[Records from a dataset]
+--

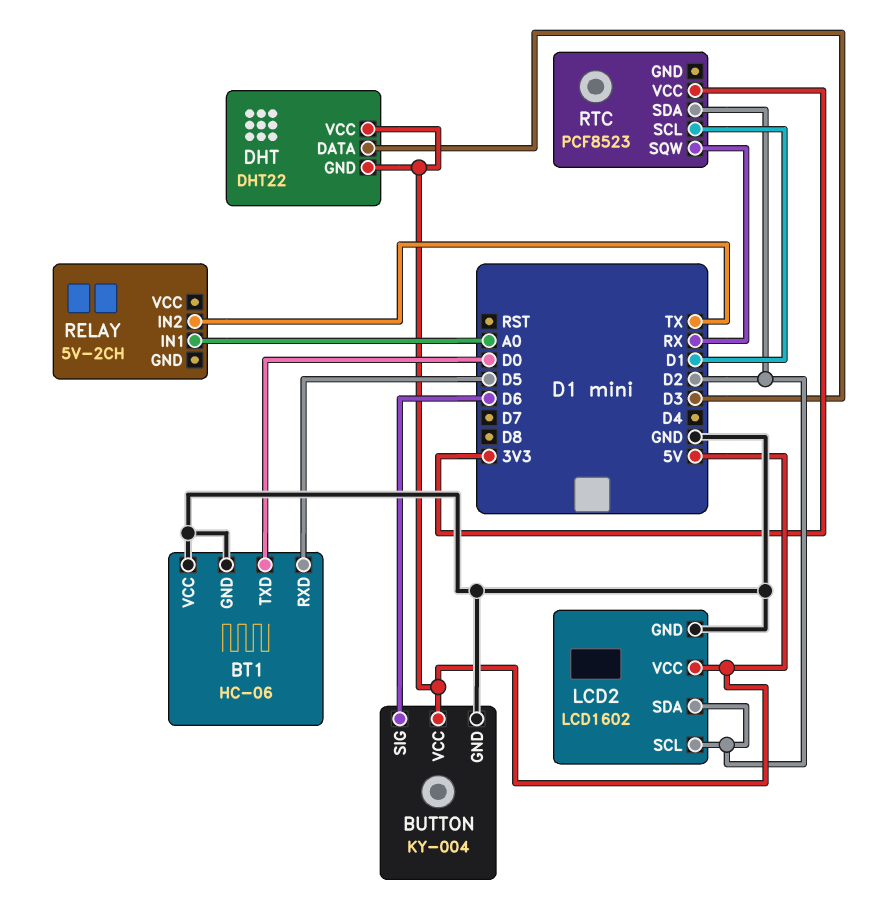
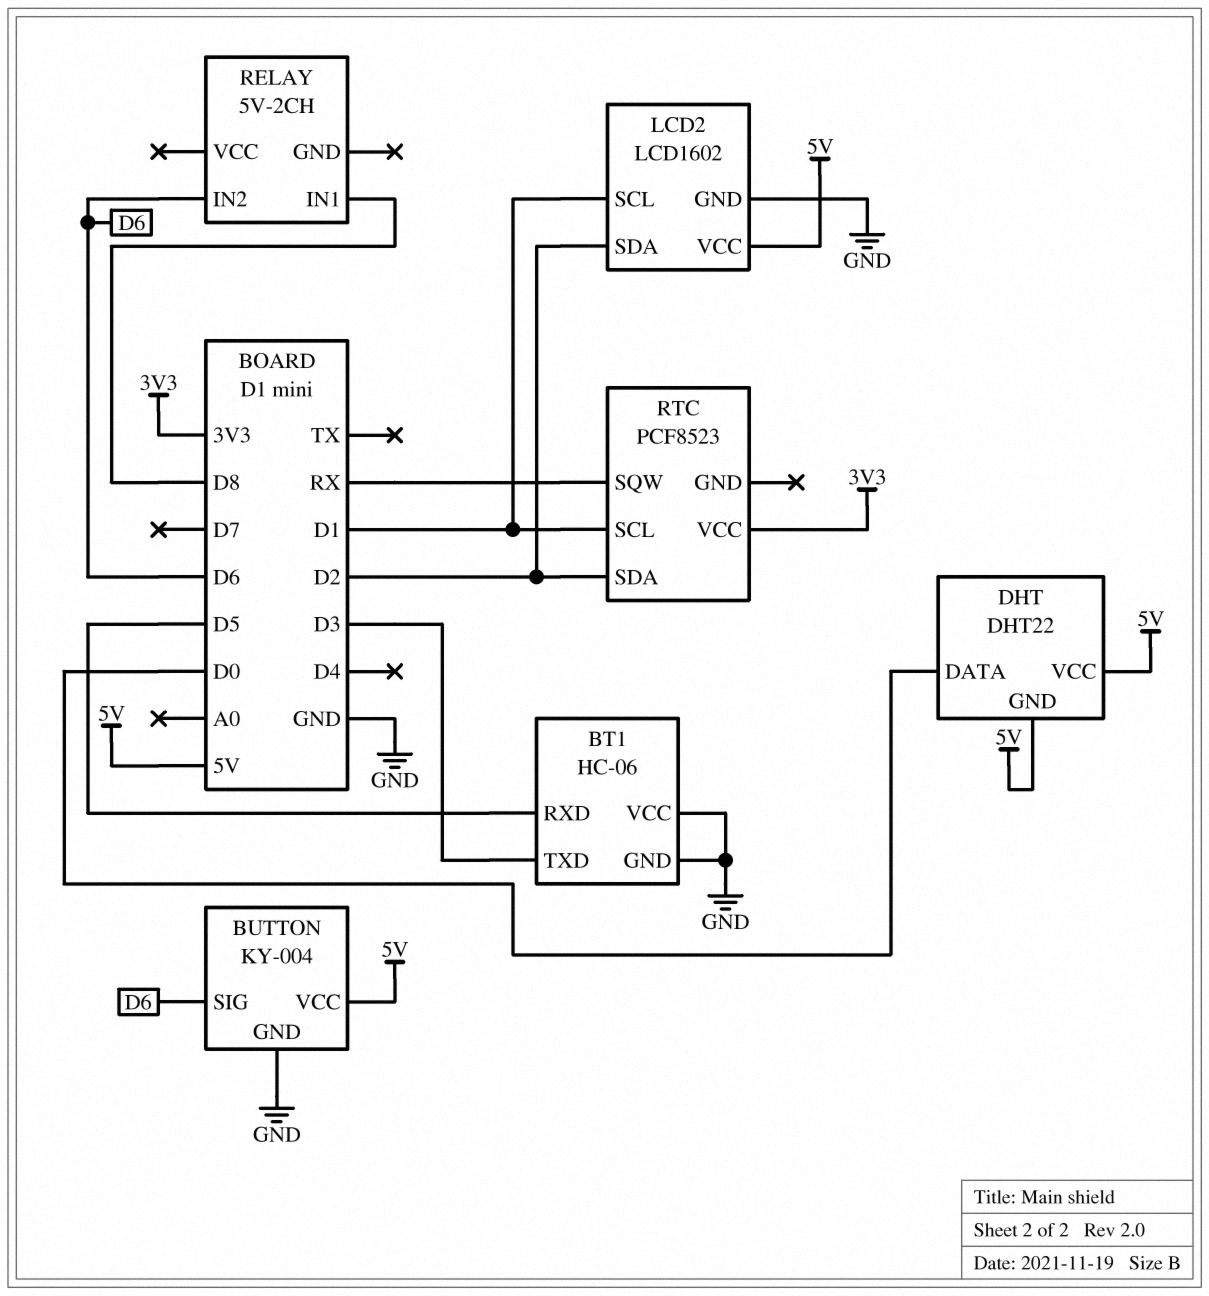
BT1 pin TXD: D0 -> D3
DHT pin DATA: D3 -> D0
LCD2 pin SCL: D2 -> D1
RELAY pin IN1: A0 -> D8
RELAY pin IN2: TX -> D6

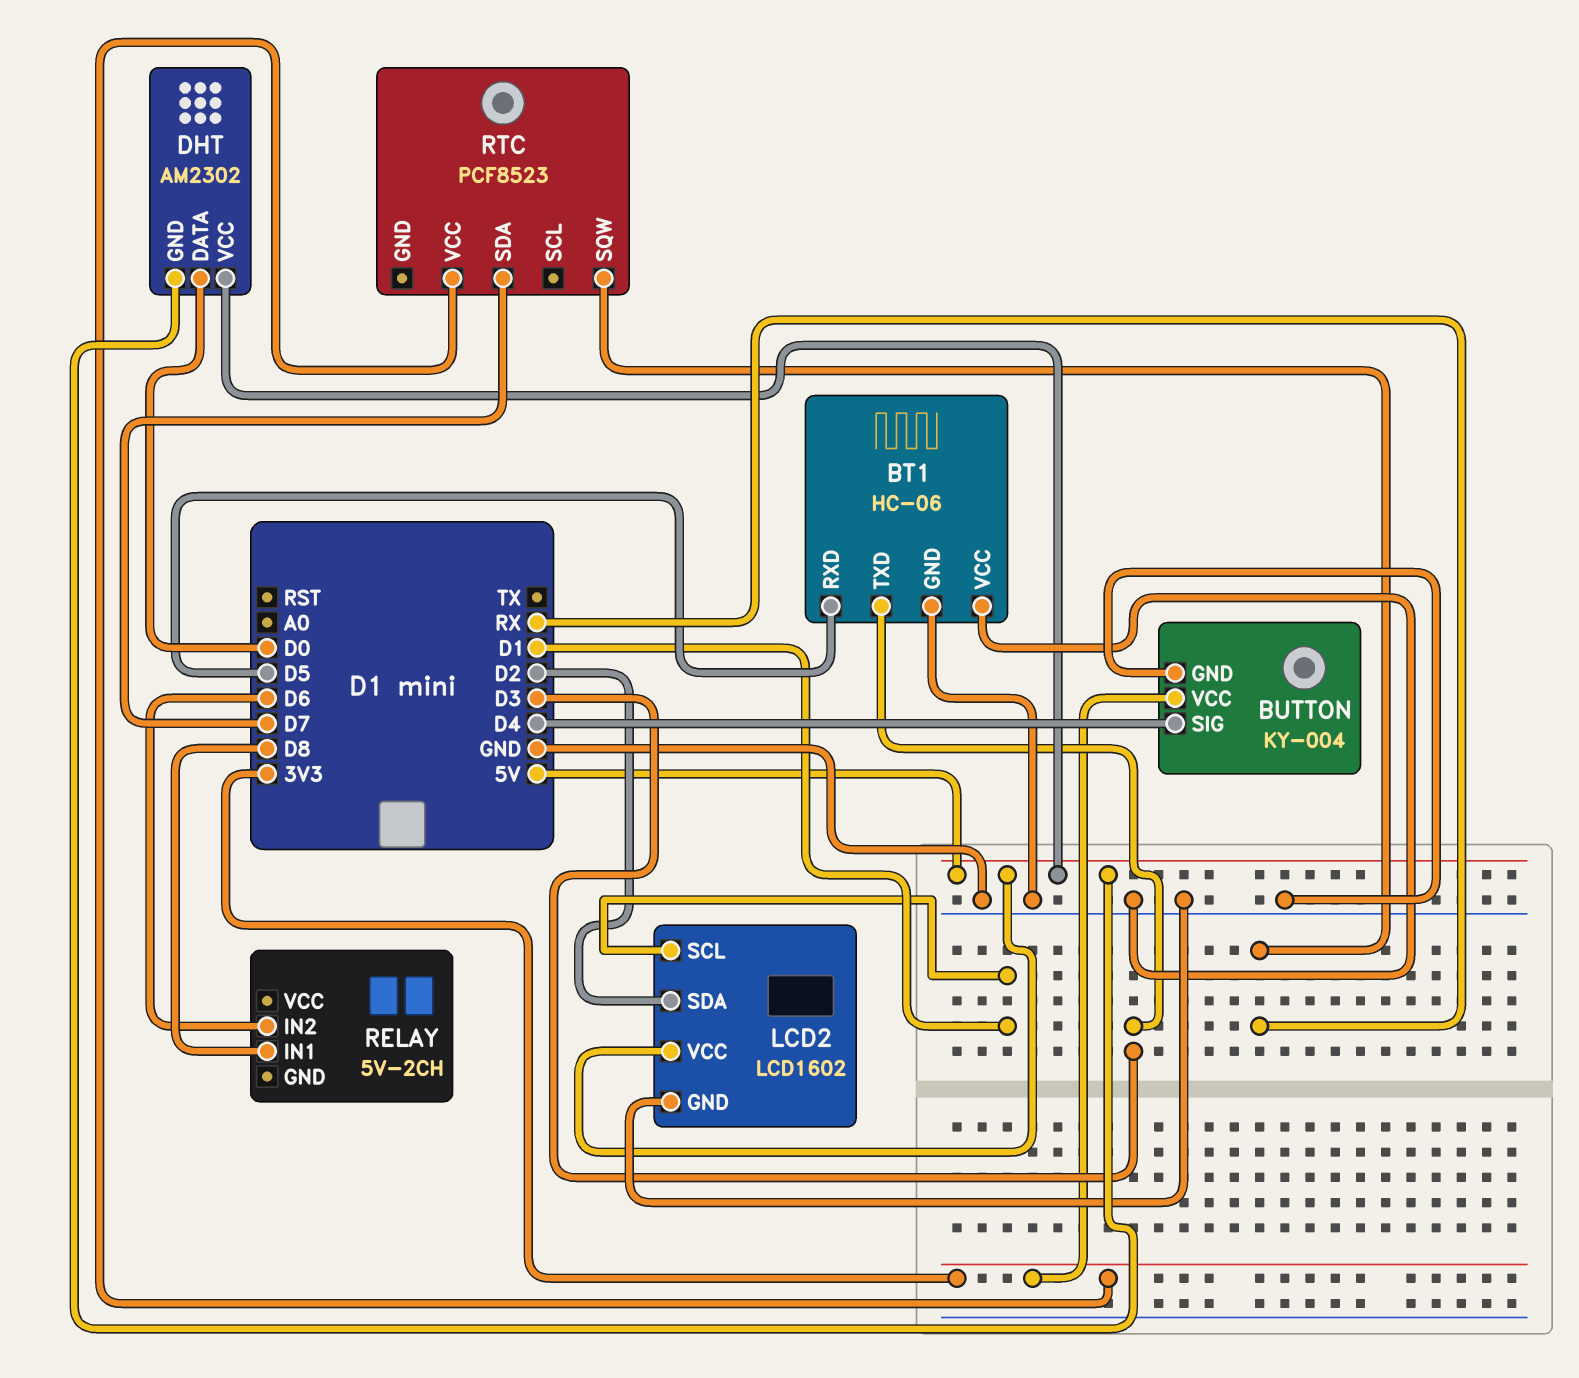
BUTTON pin SIG: D6 -> D4
BUTTON pin VCC: 5V -> 3V3
DHT: DHT22 -> AM2302
RTC pin SCL: D1 -> none
RTC pin SDA: D2 -> D7

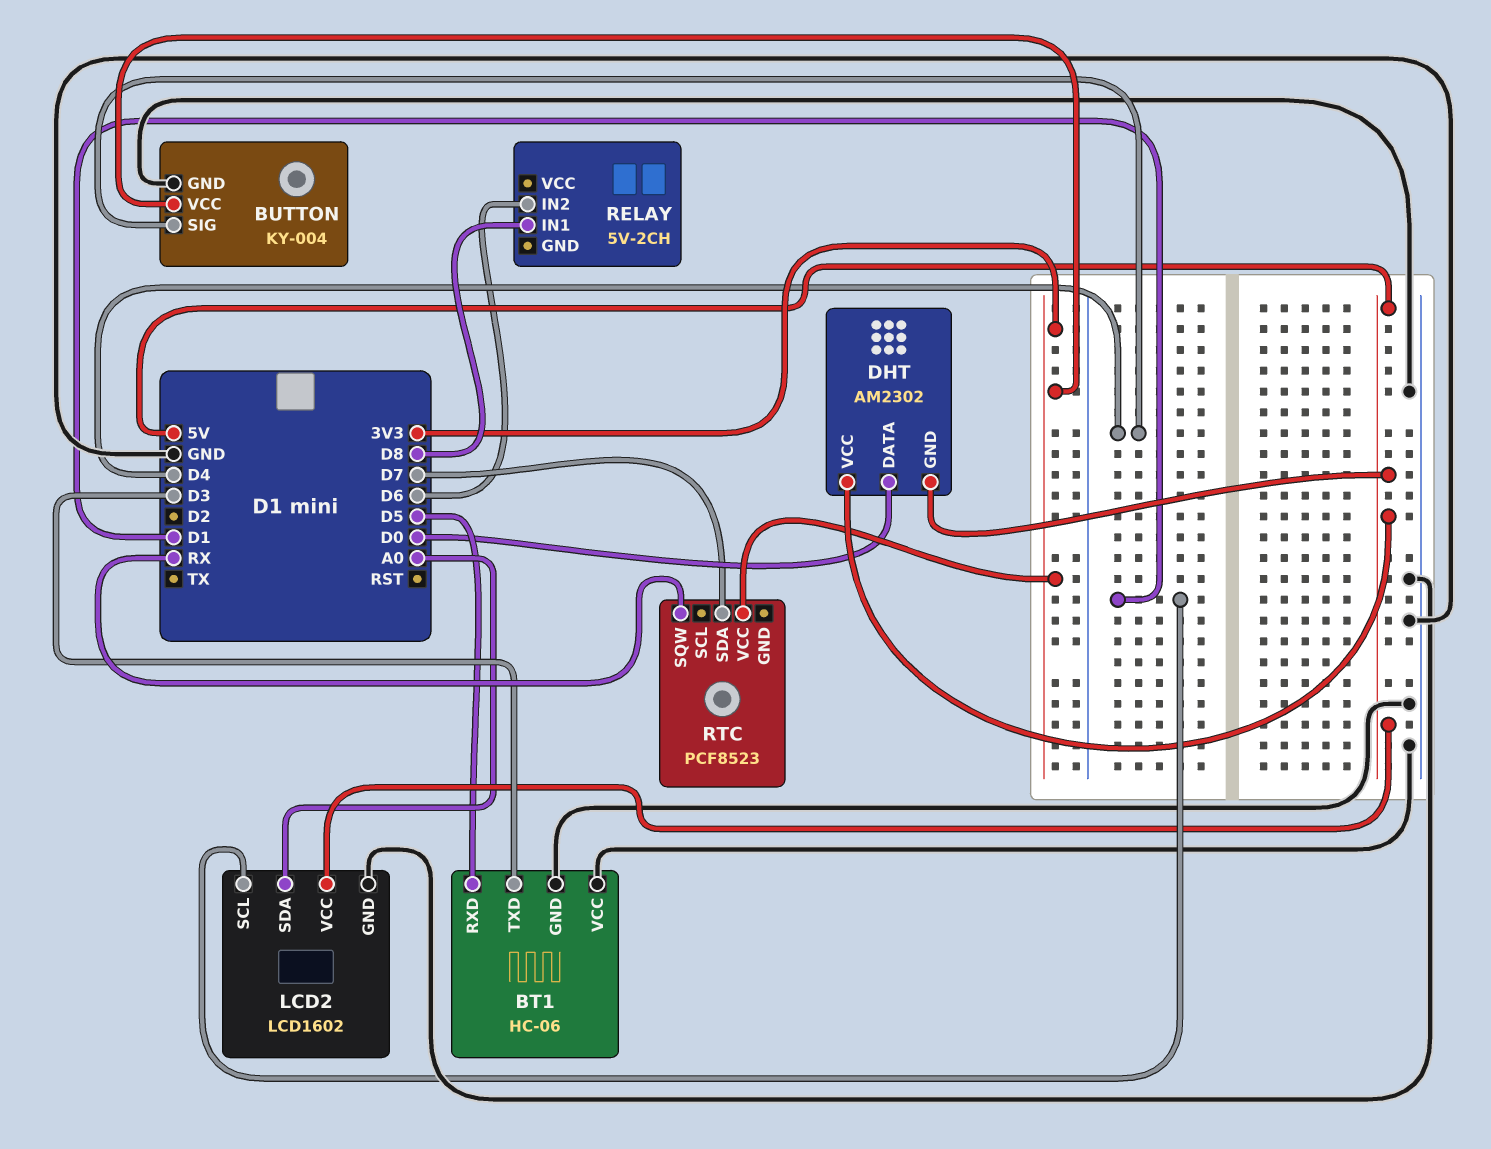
LCD2 pin SDA: D2 -> A0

+--

Required action: Word for word, write out each line from the one with "LCD2 pin SCL: D2 -> D1" through the end of the entries above, and omit any pictures.

Solution to this task:
LCD2 pin SCL: D2 -> D1
RELAY pin IN1: A0 -> D8
RELAY pin IN2: TX -> D6

BUTTON pin SIG: D6 -> D4
BUTTON pin VCC: 5V -> 3V3
DHT: DHT22 -> AM2302
RTC pin SCL: D1 -> none
RTC pin SDA: D2 -> D7

LCD2 pin SDA: D2 -> A0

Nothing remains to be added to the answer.